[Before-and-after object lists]
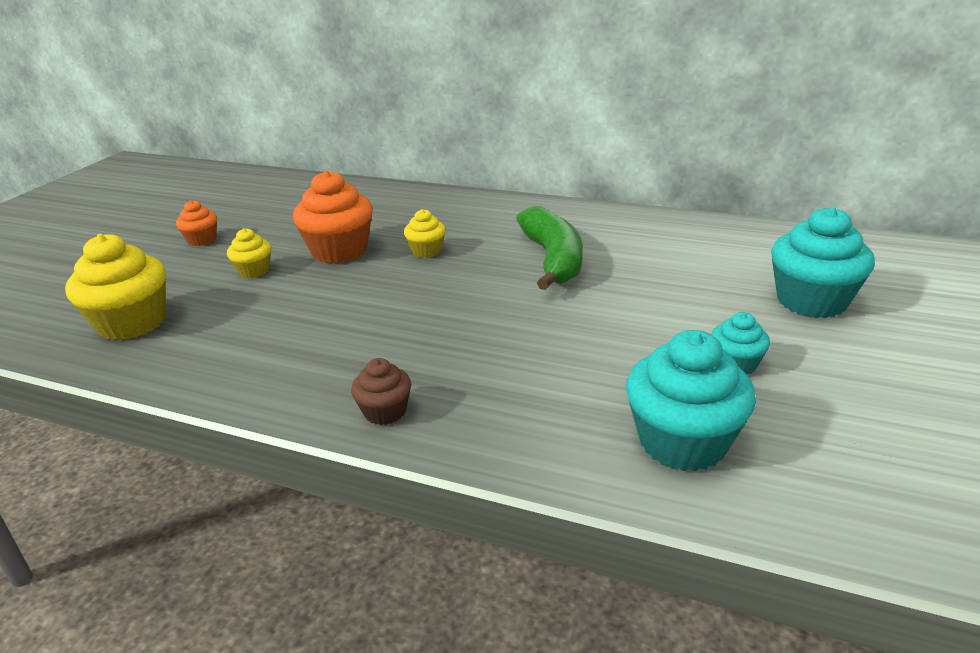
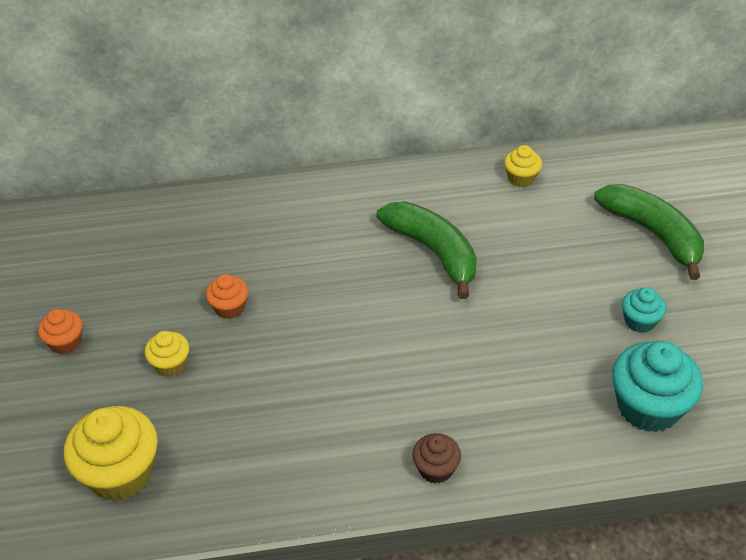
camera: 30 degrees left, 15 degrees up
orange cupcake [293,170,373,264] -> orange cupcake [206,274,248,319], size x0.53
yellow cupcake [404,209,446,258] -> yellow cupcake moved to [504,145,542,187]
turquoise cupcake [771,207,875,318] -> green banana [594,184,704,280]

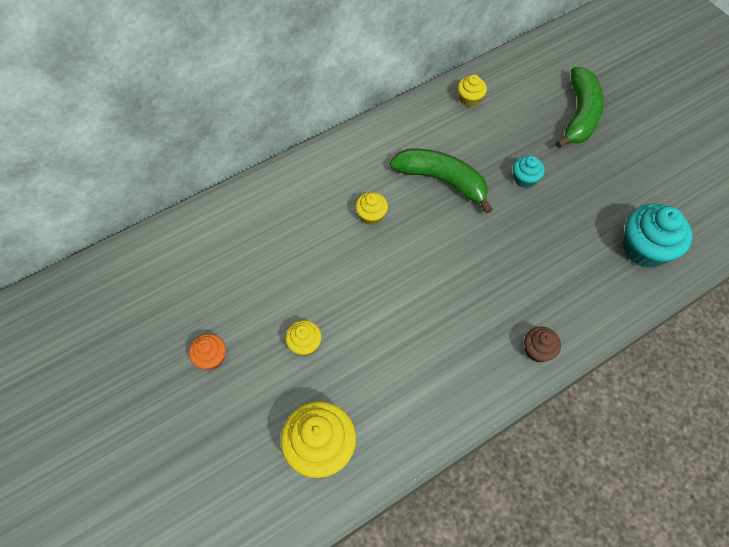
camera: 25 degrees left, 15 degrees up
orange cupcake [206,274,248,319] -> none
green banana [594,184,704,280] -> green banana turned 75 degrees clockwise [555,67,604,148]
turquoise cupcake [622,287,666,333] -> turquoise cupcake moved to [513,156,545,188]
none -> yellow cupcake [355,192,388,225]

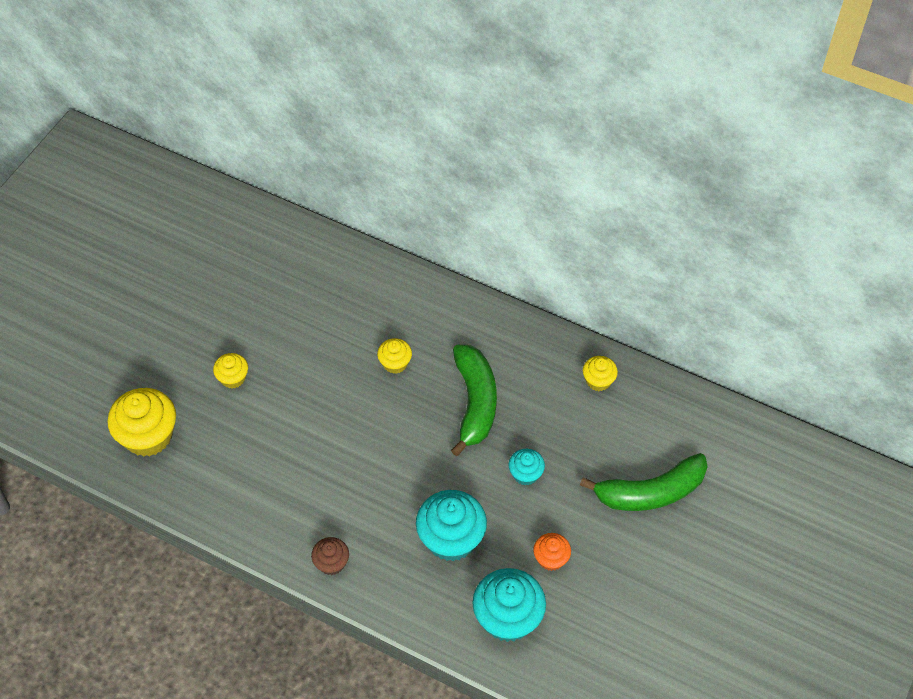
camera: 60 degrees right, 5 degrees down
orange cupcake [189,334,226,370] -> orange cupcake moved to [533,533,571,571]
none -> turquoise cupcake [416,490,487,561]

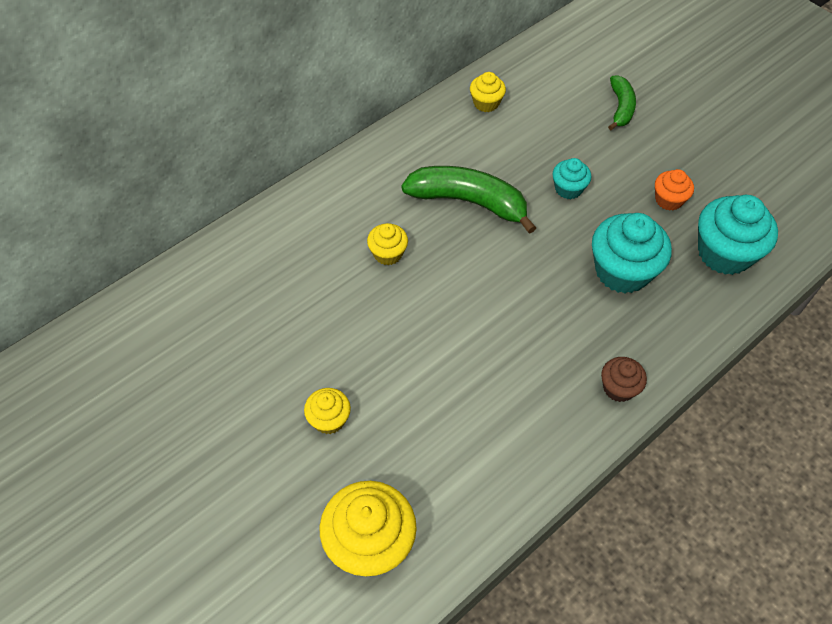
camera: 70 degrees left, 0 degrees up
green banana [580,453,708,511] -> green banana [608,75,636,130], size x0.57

→ ASSIGNMENT
Look through the entries and return every line where "moved" appears.

→ WORKED SOLUTION
yellow cupcake [404,209,446,258] -> yellow cupcake moved to [504,145,542,187]
turquoise cupcake [622,287,666,333] -> turquoise cupcake moved to [513,156,545,188]
orange cupcake [189,334,226,370] -> orange cupcake moved to [533,533,571,571]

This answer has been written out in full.